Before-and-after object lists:
-- Opening Marker --

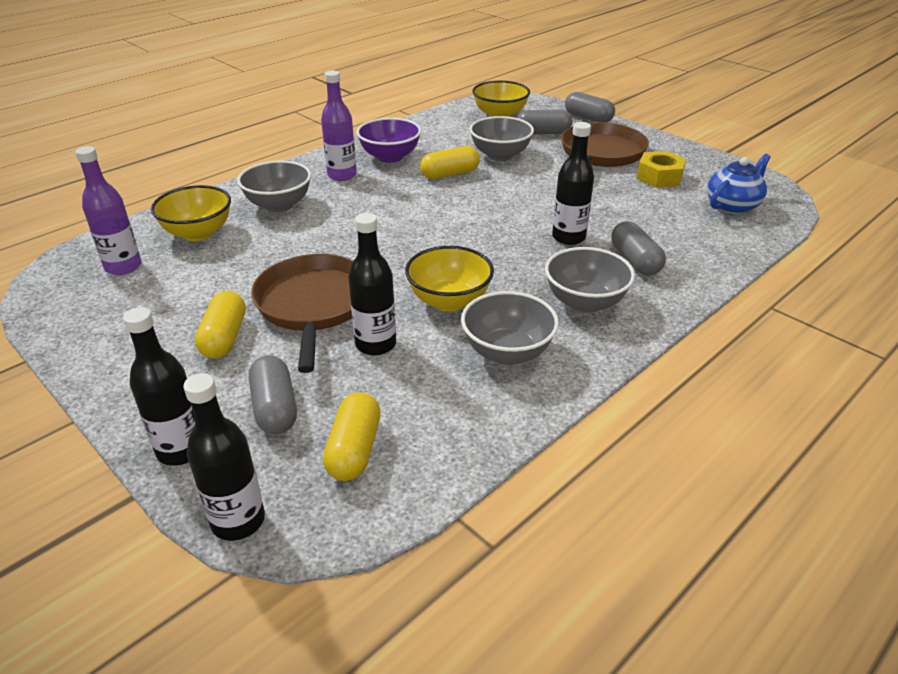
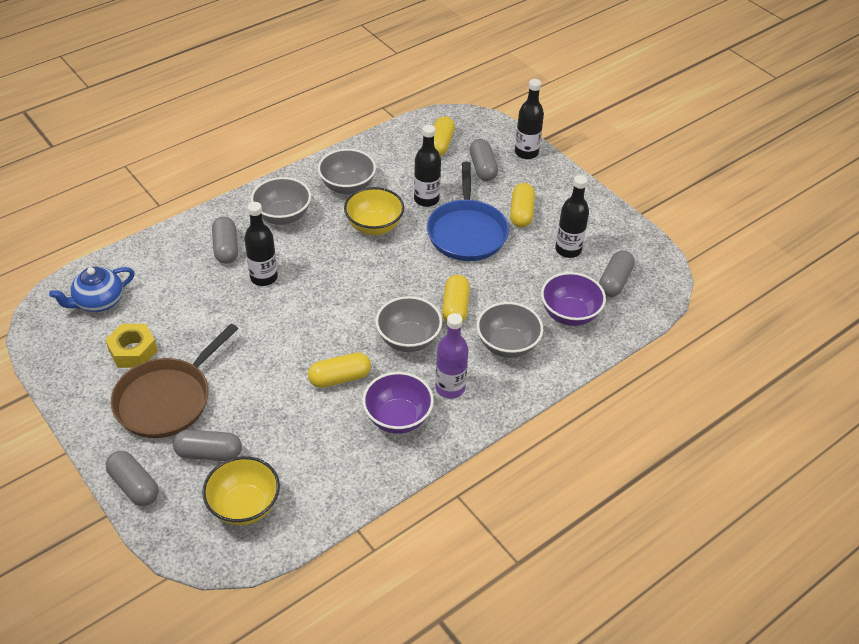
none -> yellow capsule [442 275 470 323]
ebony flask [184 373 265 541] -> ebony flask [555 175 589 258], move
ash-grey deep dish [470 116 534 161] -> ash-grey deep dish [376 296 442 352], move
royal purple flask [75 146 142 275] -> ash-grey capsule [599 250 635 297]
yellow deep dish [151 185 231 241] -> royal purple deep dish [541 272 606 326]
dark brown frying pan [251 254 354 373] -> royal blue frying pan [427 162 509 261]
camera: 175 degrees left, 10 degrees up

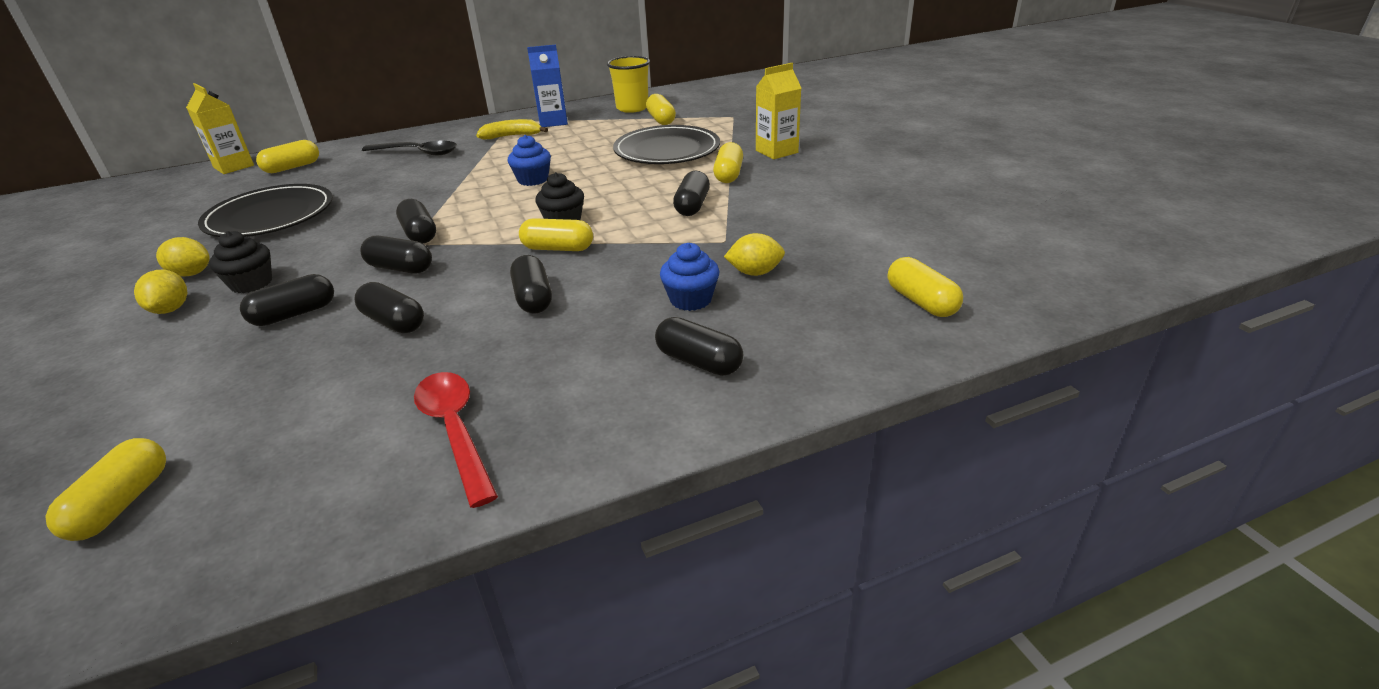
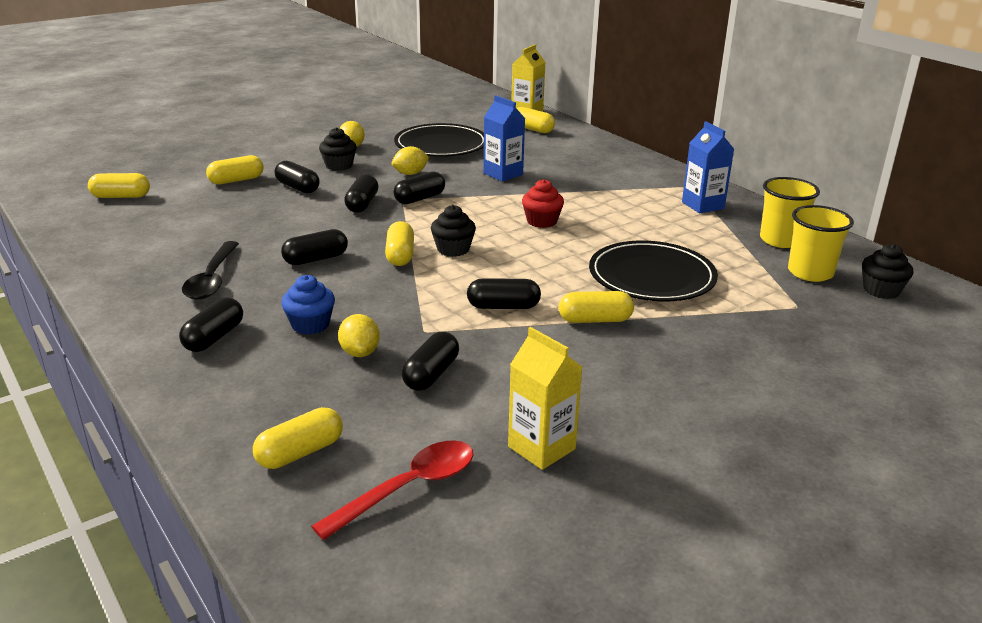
yellow banana [476 119 548 139] -> none
none -> royal blue carton [483 95 525 182]
none -> yellow tumbler [788 205 854 282]
none -> ebony fairy cake [862 244 913 299]
yellow lemon [134 270 187 314] -> yellow lemon [392 146 430 175], move
ebony capsule [354 282 424 333] -> ebony capsule [402 332 459 391], move
ebony spoon [362 141 457 155] -> ebony spoon [182 241 239 300], move
scarlet spoon [414 372 498 508] -> scarlet spoon [311 440 473 540], move
yellow capsule [646 94 676 125] -> yellow capsule [206 155 264 184], move
yellow carton [756 63 801 159] -> yellow carton [508 327 582 470], move
royal blue fairy cake [508 135 551 186] -> scarlet fairy cake [522 179 564 228]
camera: 75 degrees right, 5 degrees down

-- Closing Marker --

* Exercise goal
Transcribe every record above exactly, leaving out the pictures.

* Answer space
none -> yellow capsule [442 275 470 323]
ebony flask [184 373 265 541] -> ebony flask [555 175 589 258], move
ash-grey deep dish [470 116 534 161] -> ash-grey deep dish [376 296 442 352], move
royal purple flask [75 146 142 275] -> ash-grey capsule [599 250 635 297]
yellow deep dish [151 185 231 241] -> royal purple deep dish [541 272 606 326]
dark brown frying pan [251 254 354 373] -> royal blue frying pan [427 162 509 261]
camera: 175 degrees left, 10 degrees up

yellow banana [476 119 548 139] -> none
none -> royal blue carton [483 95 525 182]
none -> yellow tumbler [788 205 854 282]
none -> ebony fairy cake [862 244 913 299]
yellow lemon [134 270 187 314] -> yellow lemon [392 146 430 175], move
ebony capsule [354 282 424 333] -> ebony capsule [402 332 459 391], move
ebony spoon [362 141 457 155] -> ebony spoon [182 241 239 300], move
scarlet spoon [414 372 498 508] -> scarlet spoon [311 440 473 540], move
yellow capsule [646 94 676 125] -> yellow capsule [206 155 264 184], move
yellow carton [756 63 801 159] -> yellow carton [508 327 582 470], move
royal blue fairy cake [508 135 551 186] -> scarlet fairy cake [522 179 564 228]
camera: 75 degrees right, 5 degrees down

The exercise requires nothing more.